# Task description:
Report how many lines in the records that follow have the word "PIXELS" in them, giving the number and nothing more.

# Supplied data:
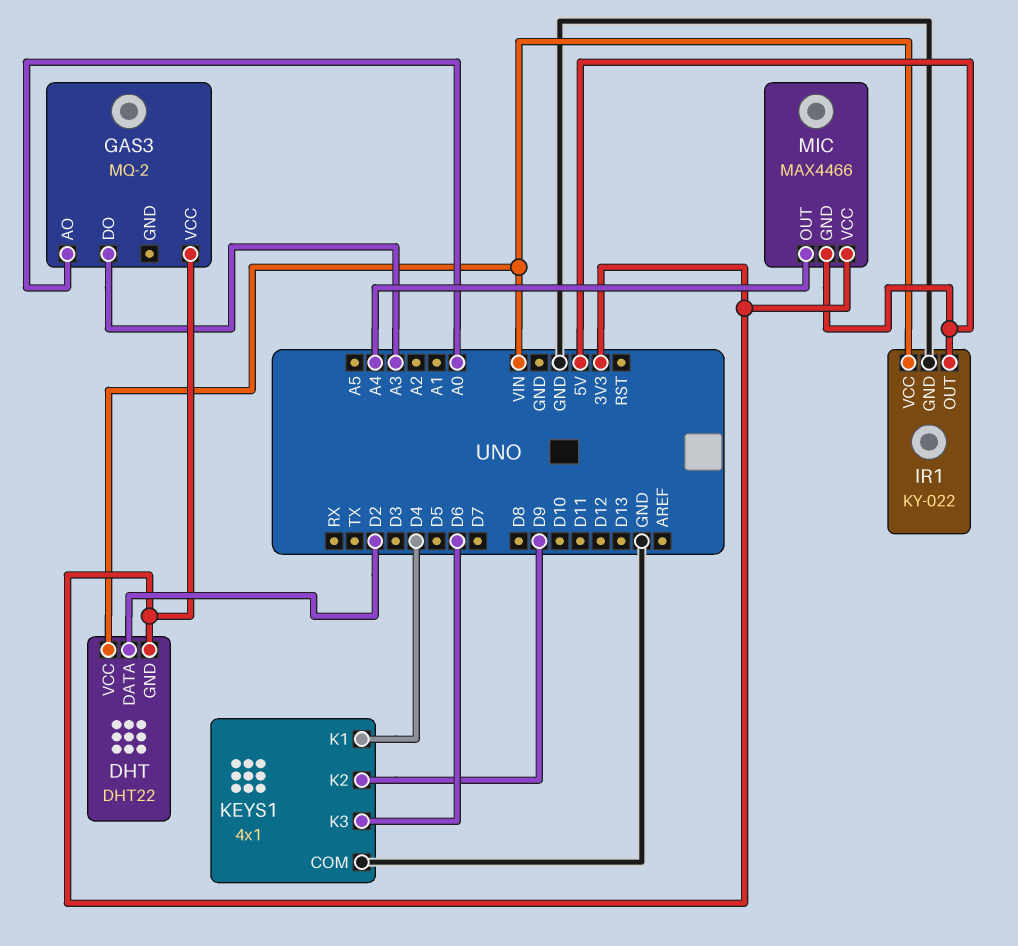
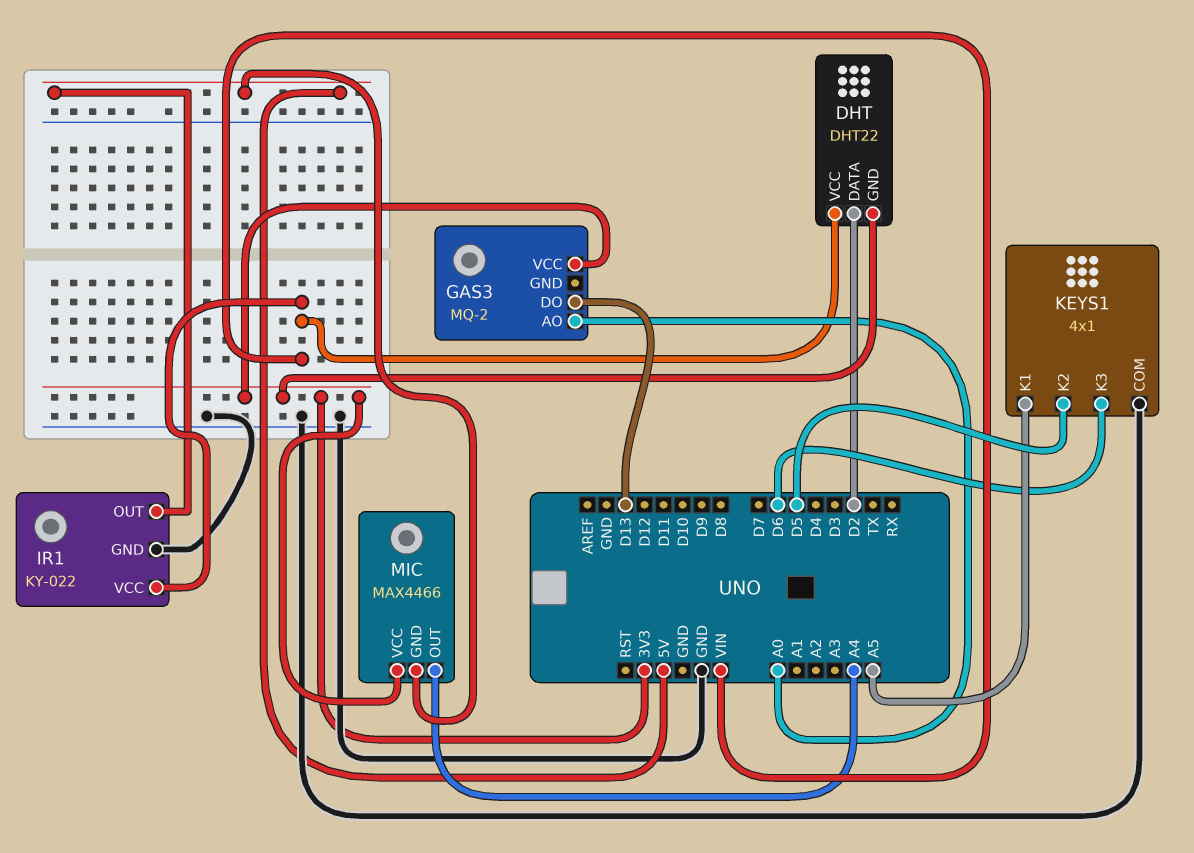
GAS3 pin DO: A3 -> D13
KEYS1 pin K1: D4 -> A5
KEYS1 pin K2: D9 -> D5

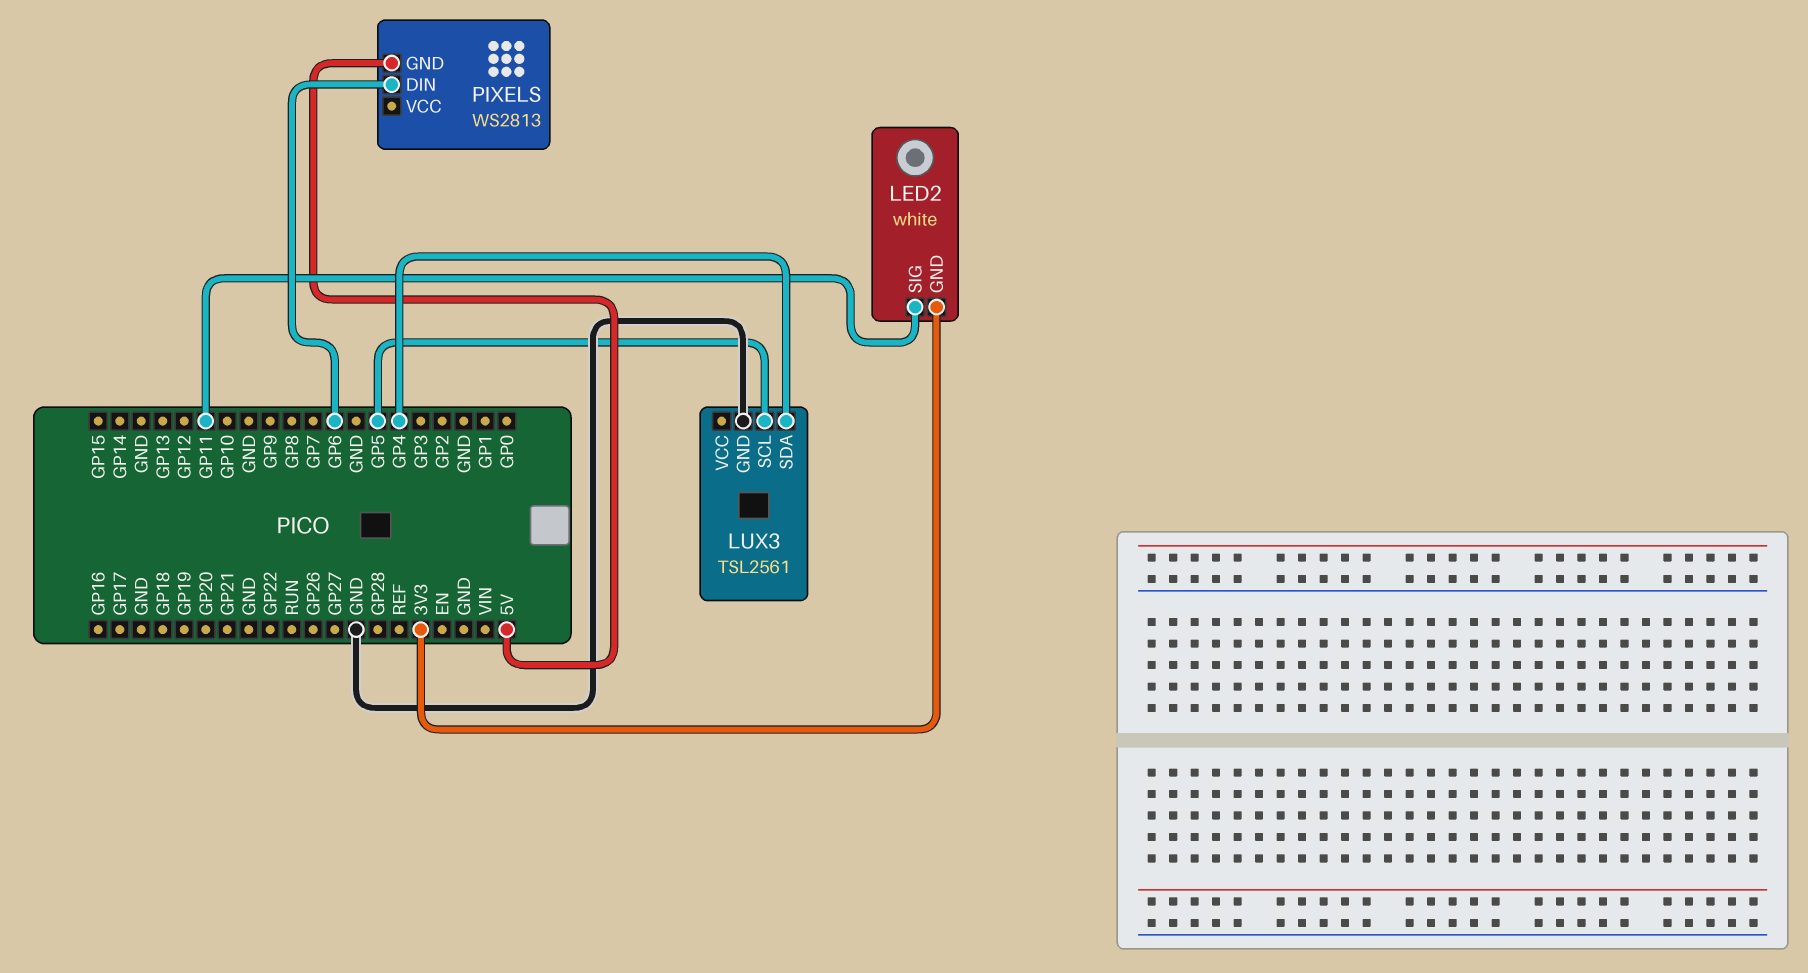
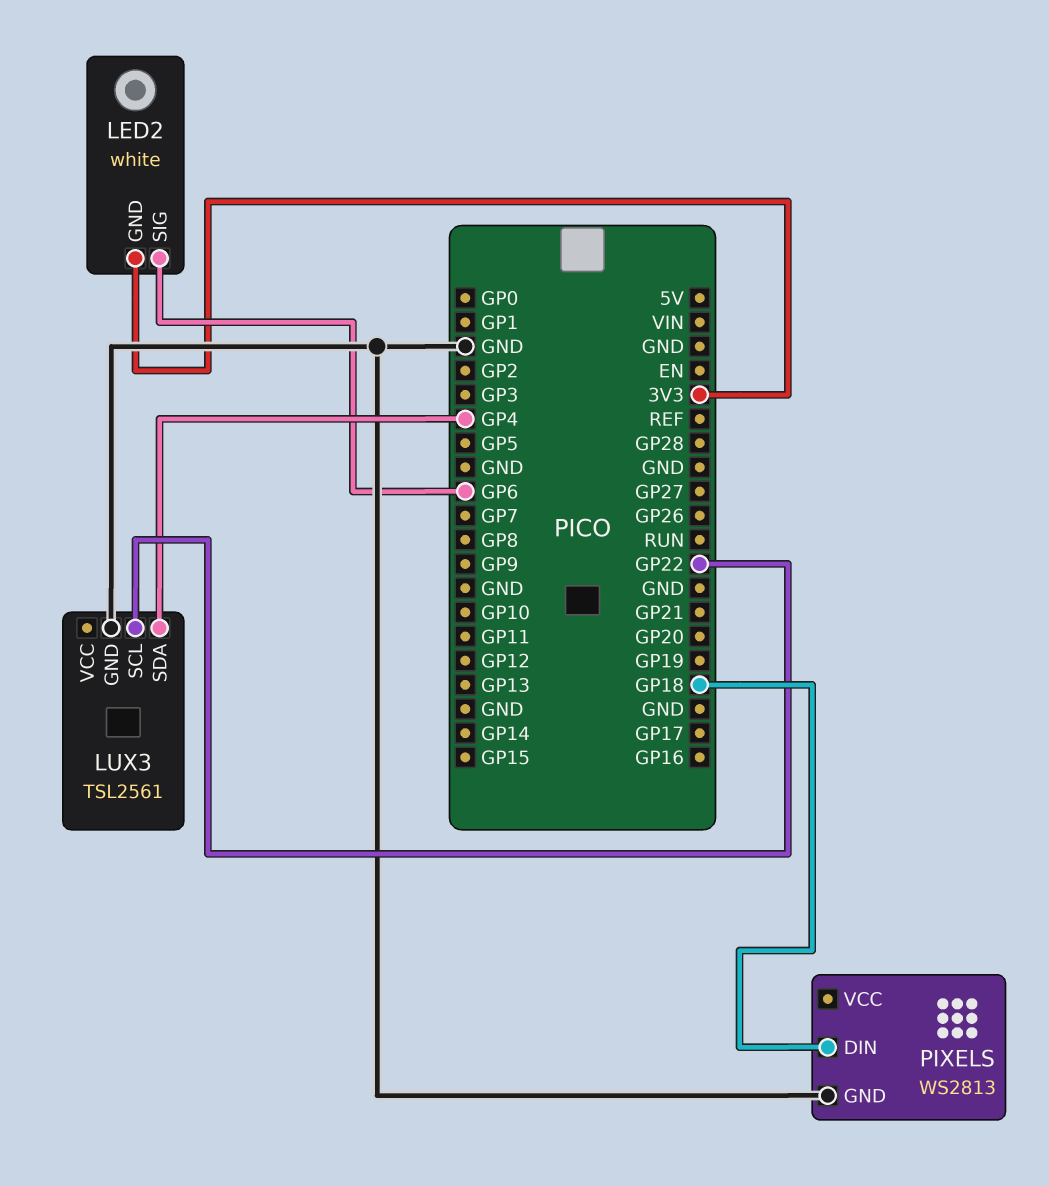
LED2 pin SIG: GP11 -> GP6
LUX3 pin SCL: GP5 -> GP22
PIXELS pin DIN: GP6 -> GP18
PIXELS pin GND: 5V -> GND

# Answer section:
2